(Materials provided)
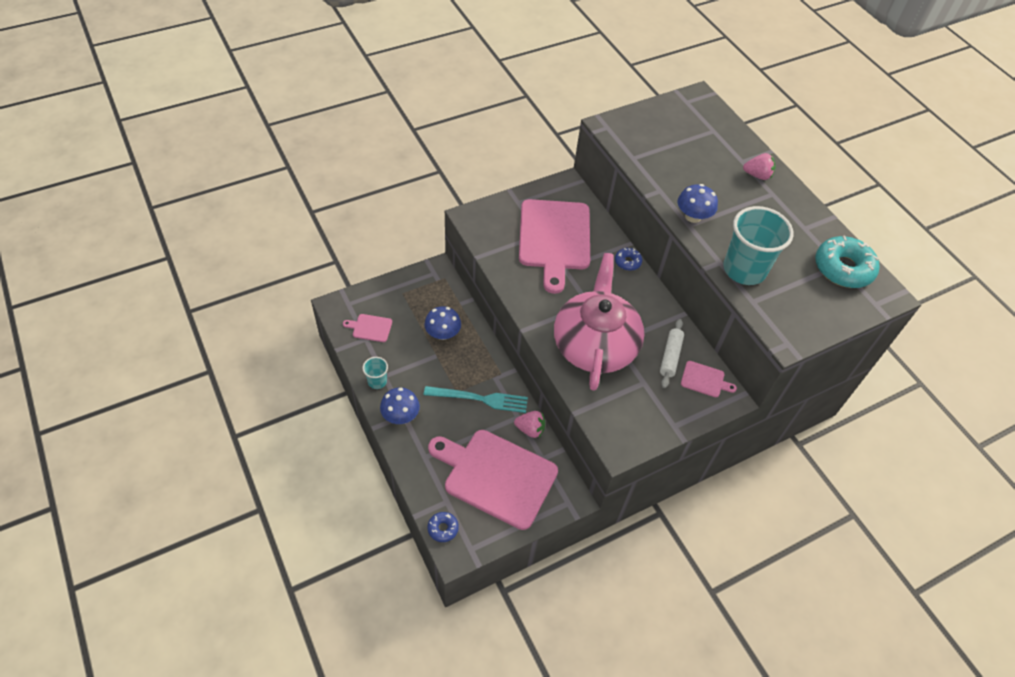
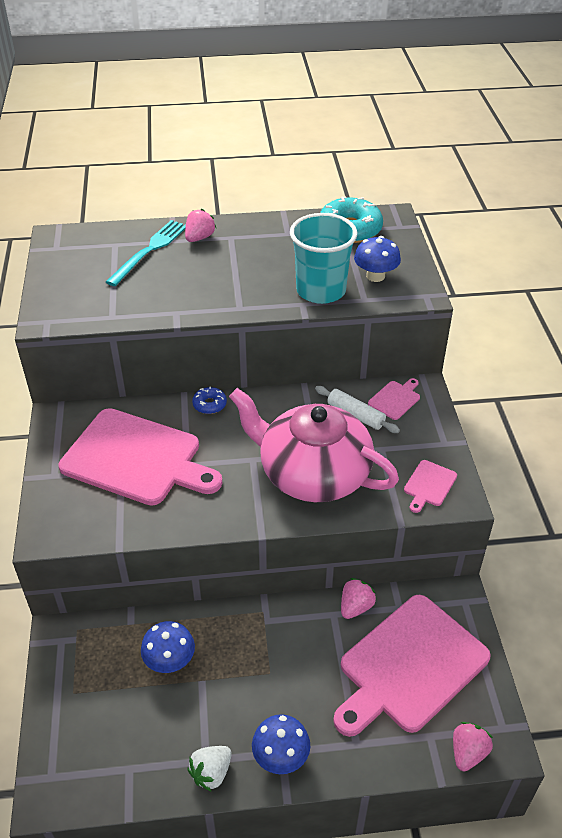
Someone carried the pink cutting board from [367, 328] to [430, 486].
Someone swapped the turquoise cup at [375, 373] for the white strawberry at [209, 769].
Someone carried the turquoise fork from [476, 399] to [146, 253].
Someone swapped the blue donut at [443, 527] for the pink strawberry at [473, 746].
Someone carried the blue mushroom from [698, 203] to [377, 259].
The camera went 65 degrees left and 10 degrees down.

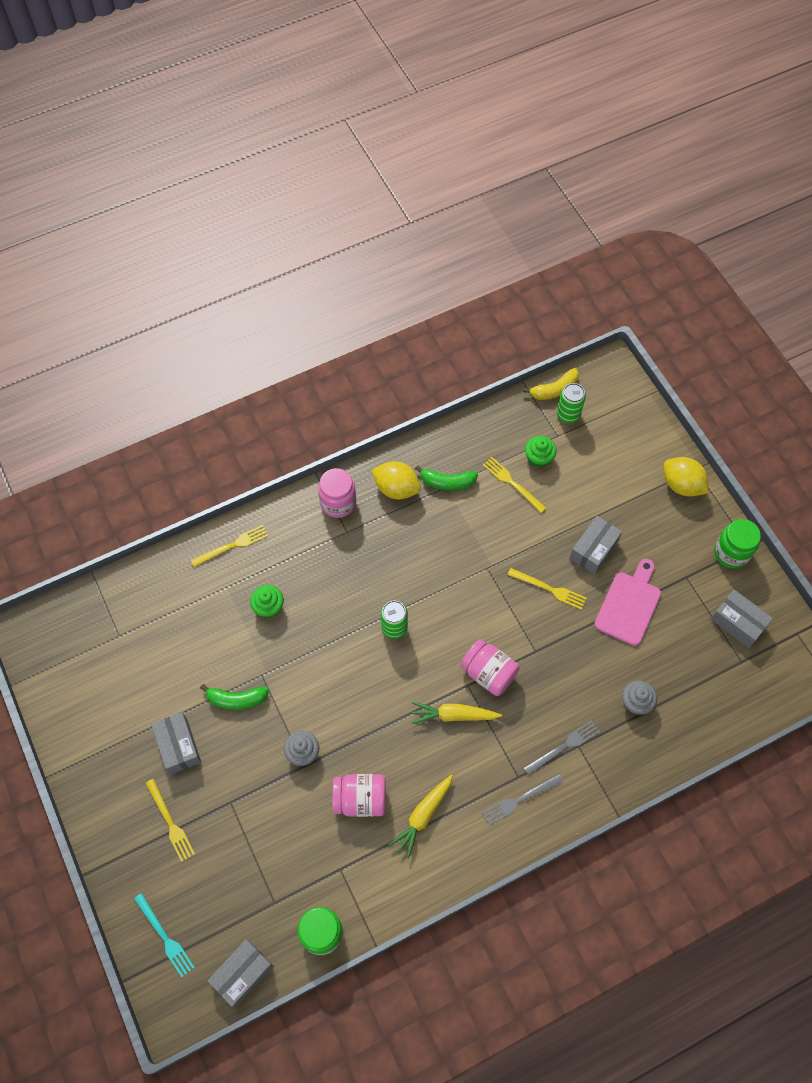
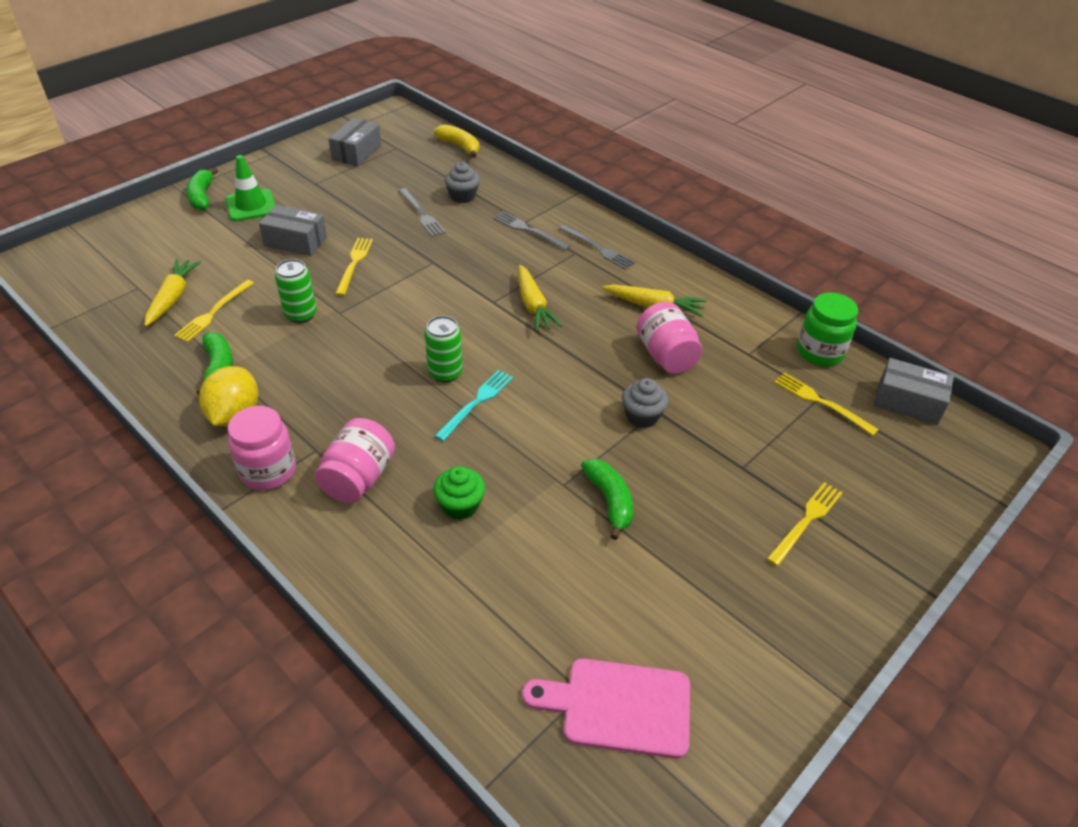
Someone carried the turquoise fork from [164, 935] to [474, 405].
Someone took away the grey box at [176, 743].
Someone carried the yellow fork from [229, 546] to [826, 404].
Someone carried the pink jar from [490, 667] to [355, 460].
Someone carried the yellow banana from [551, 384] to [456, 141].
Someone swapped the green cupcake at [541, 452] for the yellow carrot at [172, 292].
Someone carried the green can from [571, 403] to [296, 291].
Someone carried the pink cutting board from [627, 602] to [606, 708].
Someone swapped the yellow lemon at [686, 476] for the green banana at [202, 189].
Someone took away the green jar at [737, 544].
Someone put down the green traffic cone at [250, 188].
Someone put down the grey fork at [422, 212].
The camera went 110 degrees left and 20 degrees down.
(End Materials provided)
## The task
From the opening line of the entries above to the line that holds "Someone carried the blue", inclusive, reproduce each line exactly and omit any picture.

## Task answer
Someone carried the pink cutting board from [367, 328] to [430, 486].
Someone swapped the turquoise cup at [375, 373] for the white strawberry at [209, 769].
Someone carried the turquoise fork from [476, 399] to [146, 253].
Someone swapped the blue donut at [443, 527] for the pink strawberry at [473, 746].
Someone carried the blue mushroom from [698, 203] to [377, 259].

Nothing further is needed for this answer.